## EXERCISE
Within the entries below, find each line containing the word "none" and copy it.
=======
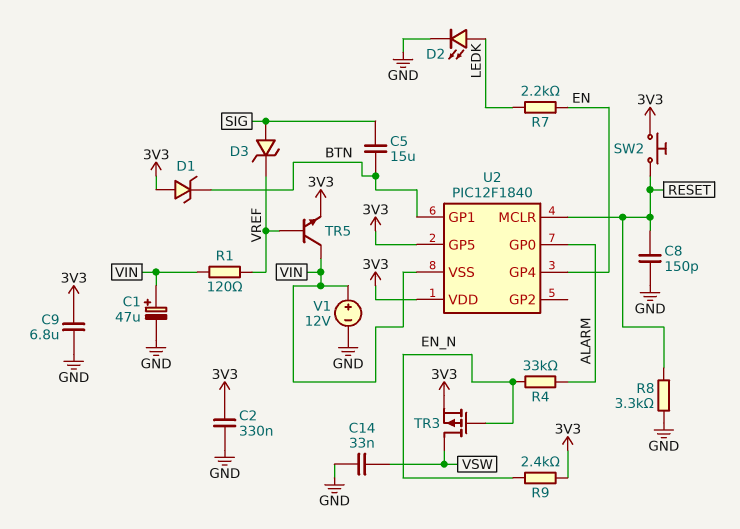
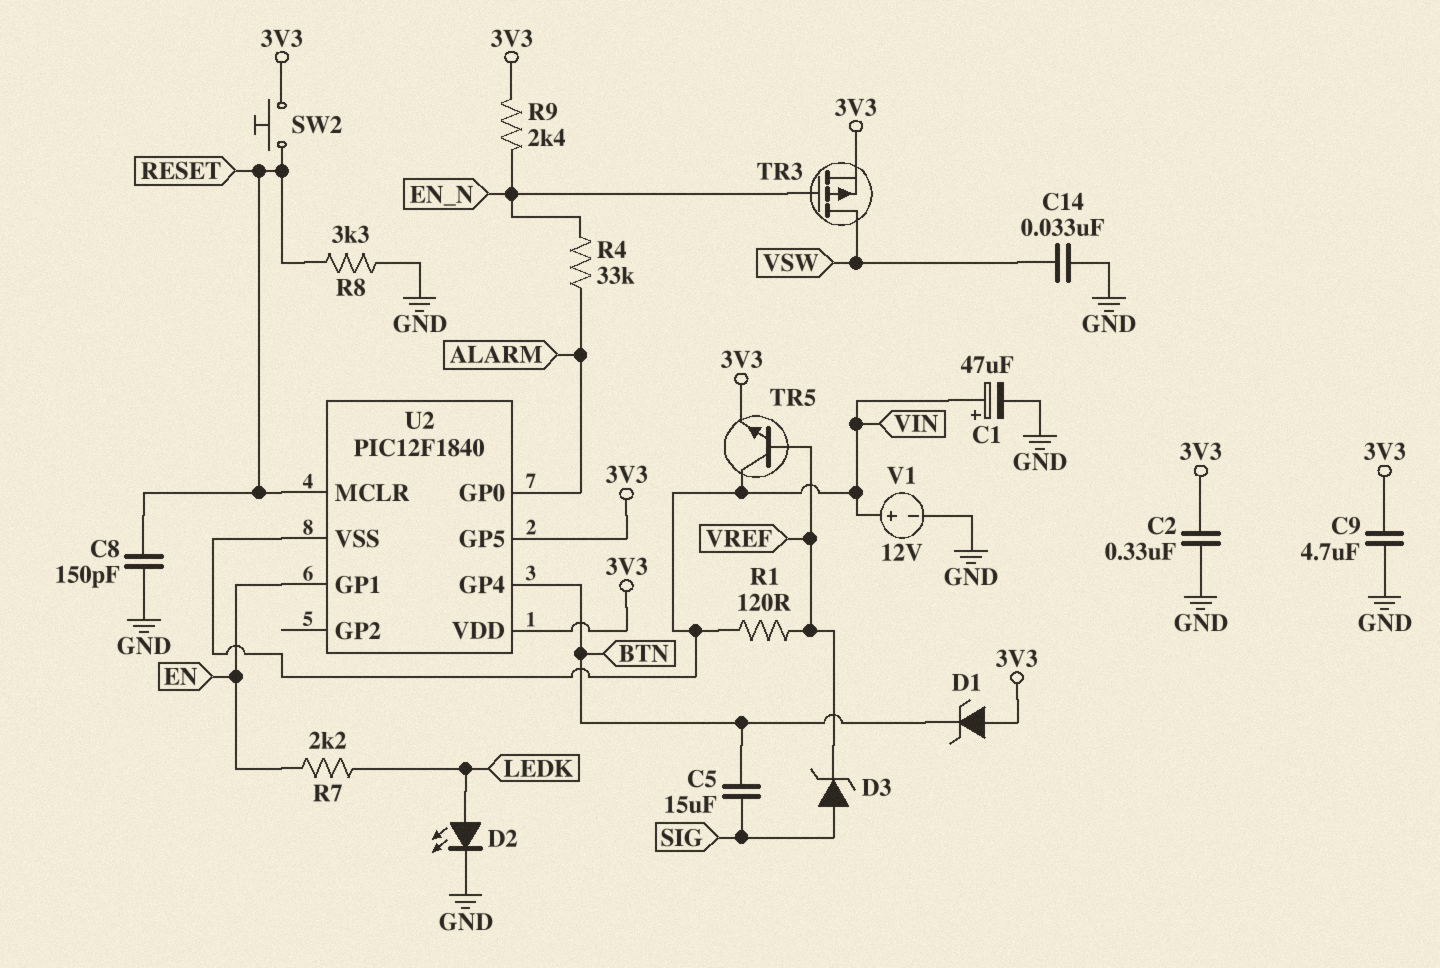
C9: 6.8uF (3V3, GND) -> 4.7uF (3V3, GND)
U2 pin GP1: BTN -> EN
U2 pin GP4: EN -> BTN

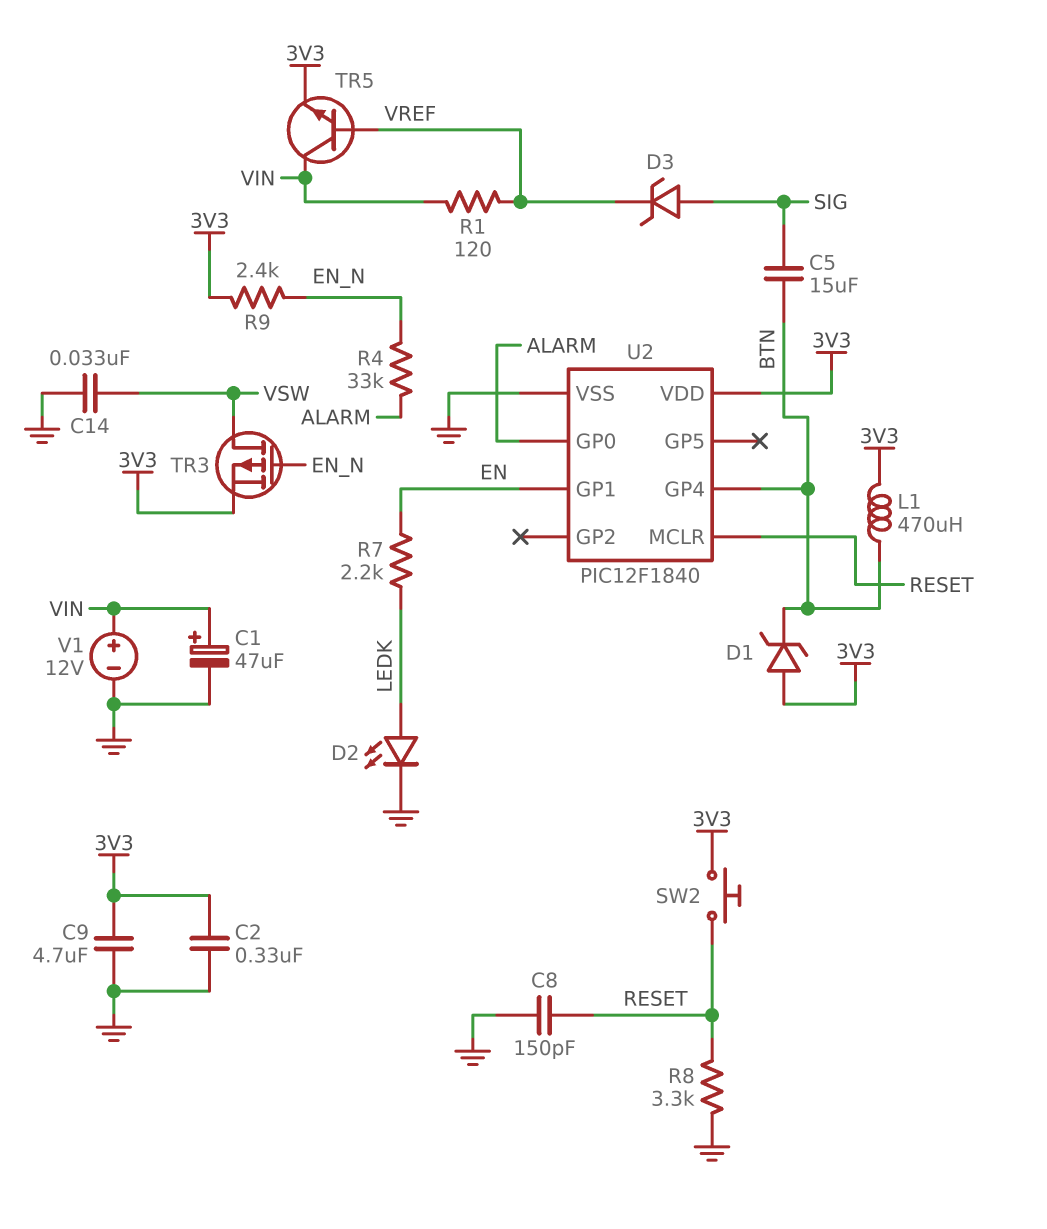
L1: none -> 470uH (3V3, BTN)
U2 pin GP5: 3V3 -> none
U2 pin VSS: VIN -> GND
=======
## SOLVED EXERCISE
L1: none -> 470uH (3V3, BTN)
U2 pin GP5: 3V3 -> none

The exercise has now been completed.